**The task:** Pull each line with the string "brown" from the entries.
Start of Provided material
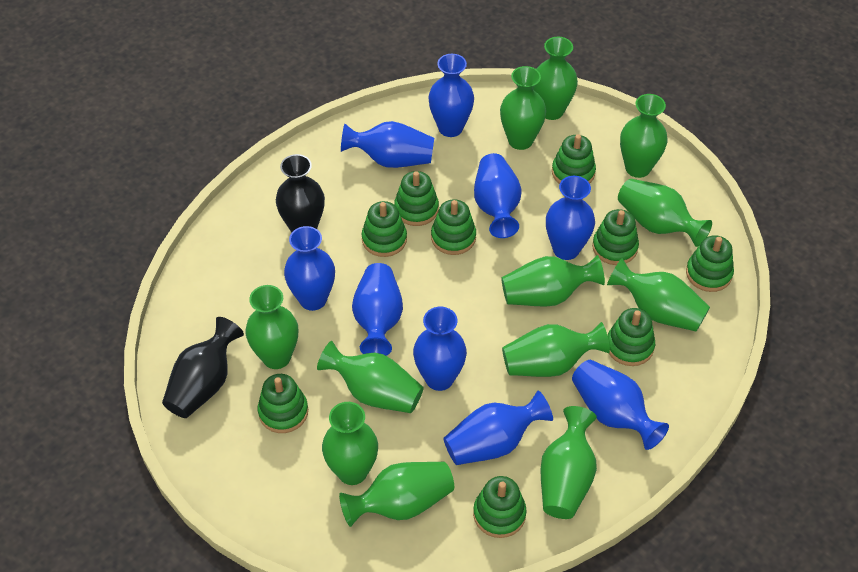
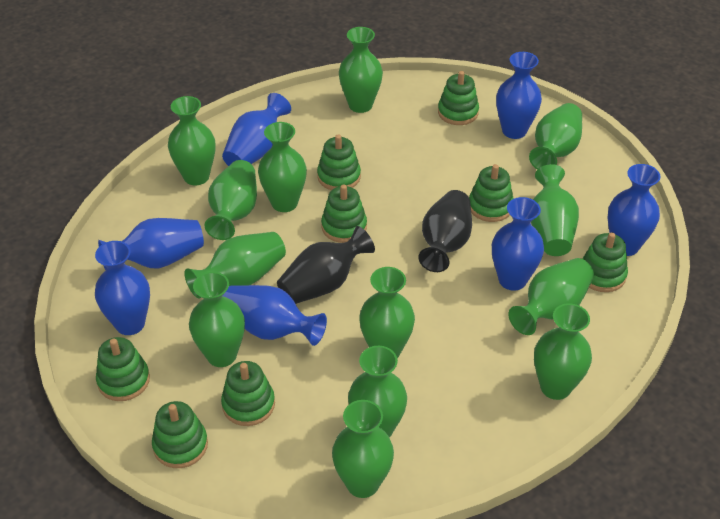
blue vase: 9 -> 7
green stacking toy: 9 -> 8
green vase: 12 -> 13

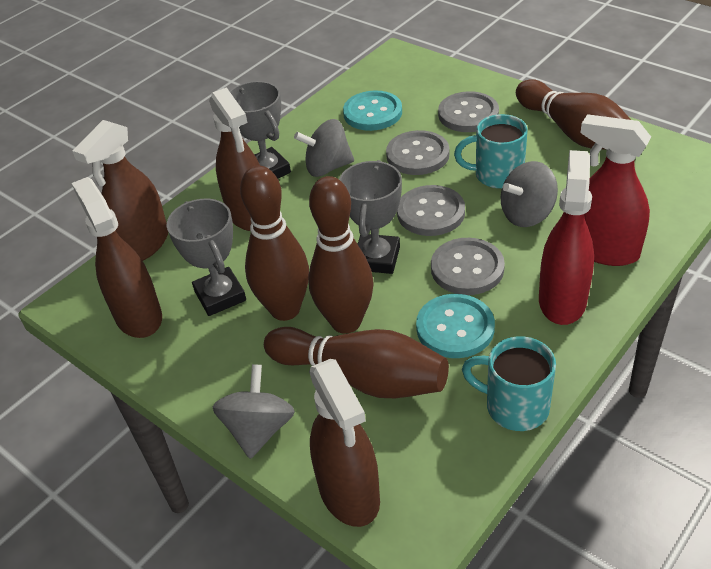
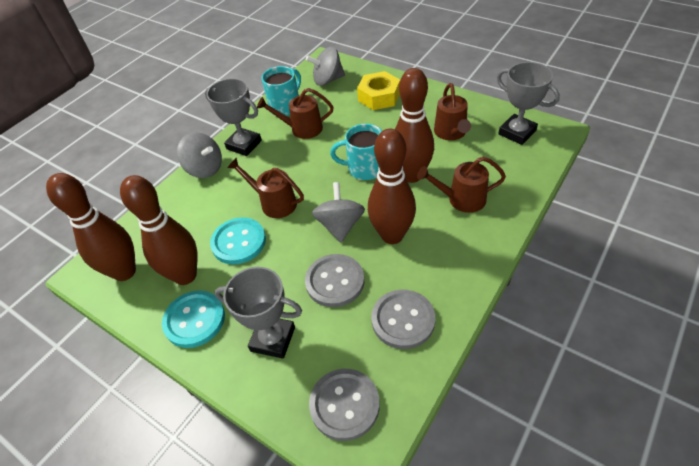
brown spray bottle: 4 -> 0
brown watering can: 0 -> 4
grey button: 4 -> 3
red spray bottle: 2 -> 0
yellow nut: 0 -> 1

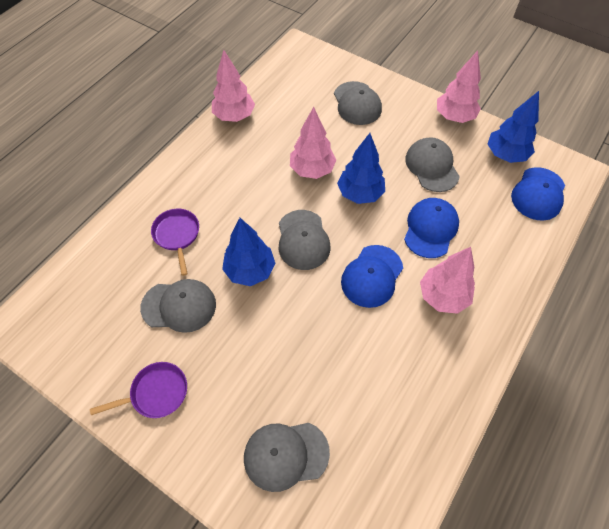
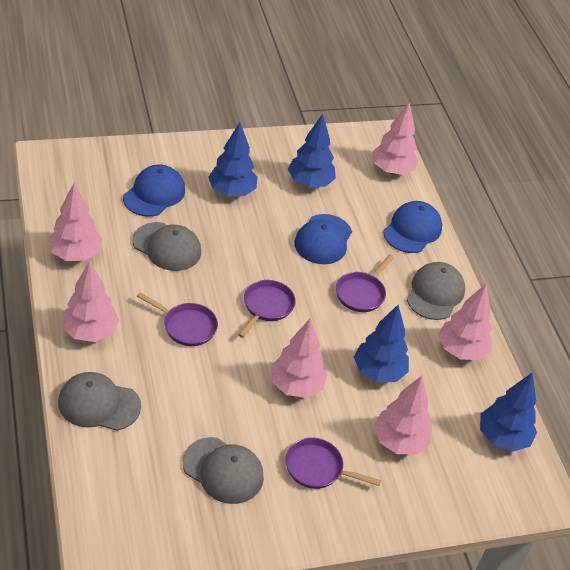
blue tree: 3 -> 4
grey cap: 5 -> 4
pink tree: 4 -> 6
purple pan: 2 -> 4

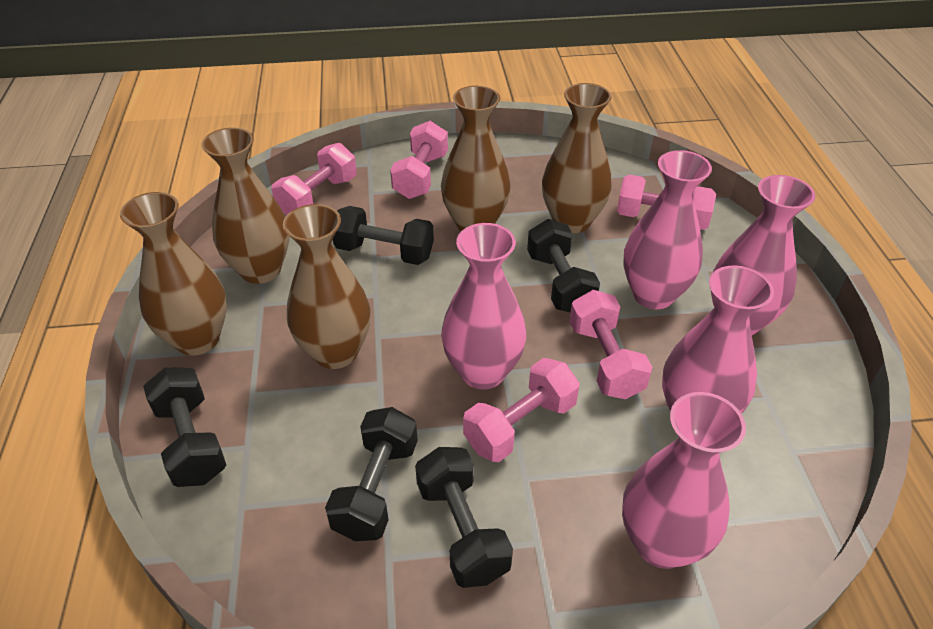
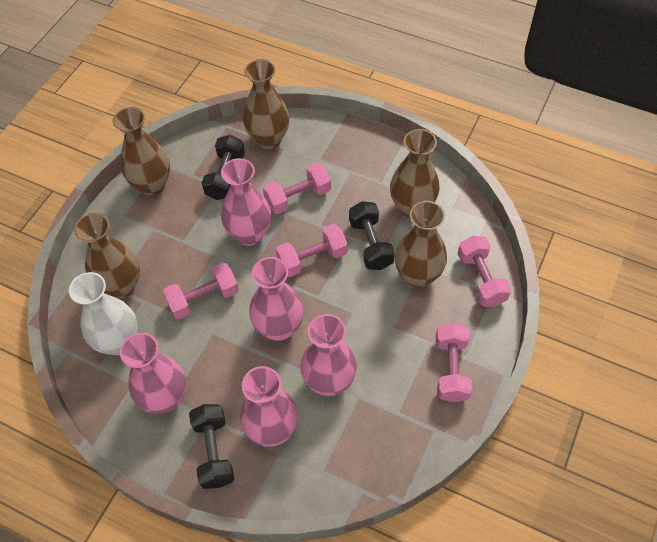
black dumbbell: 5 -> 3
white vase: 0 -> 1

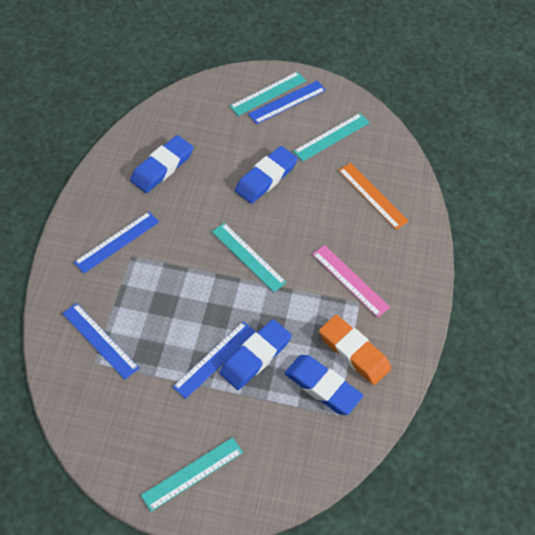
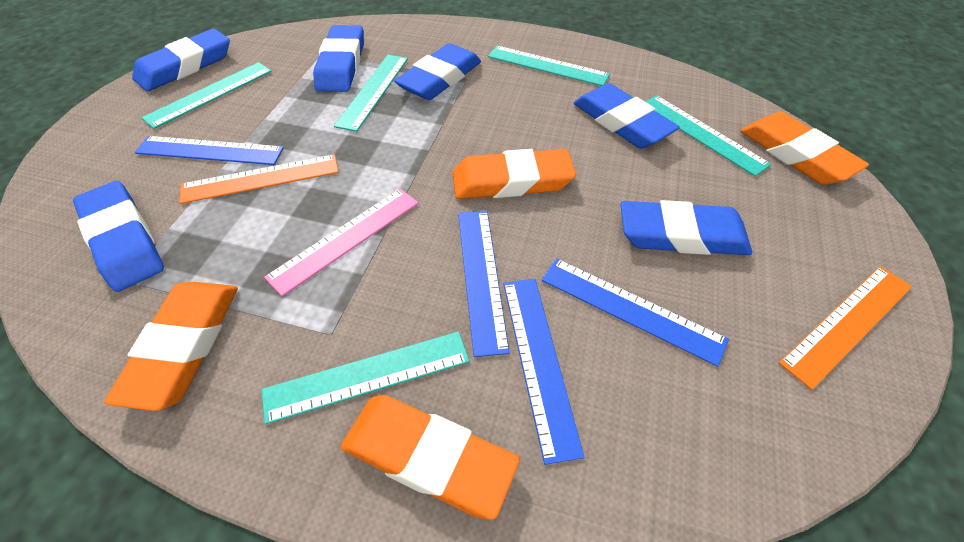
blue eraser: 4 -> 6
orange eraser: 1 -> 4
orange ruler: 1 -> 2
turquoise ruler: 4 -> 5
End of Provided material
**Answer to this problem:**
brown spray bottle: 4 -> 0
brown watering can: 0 -> 4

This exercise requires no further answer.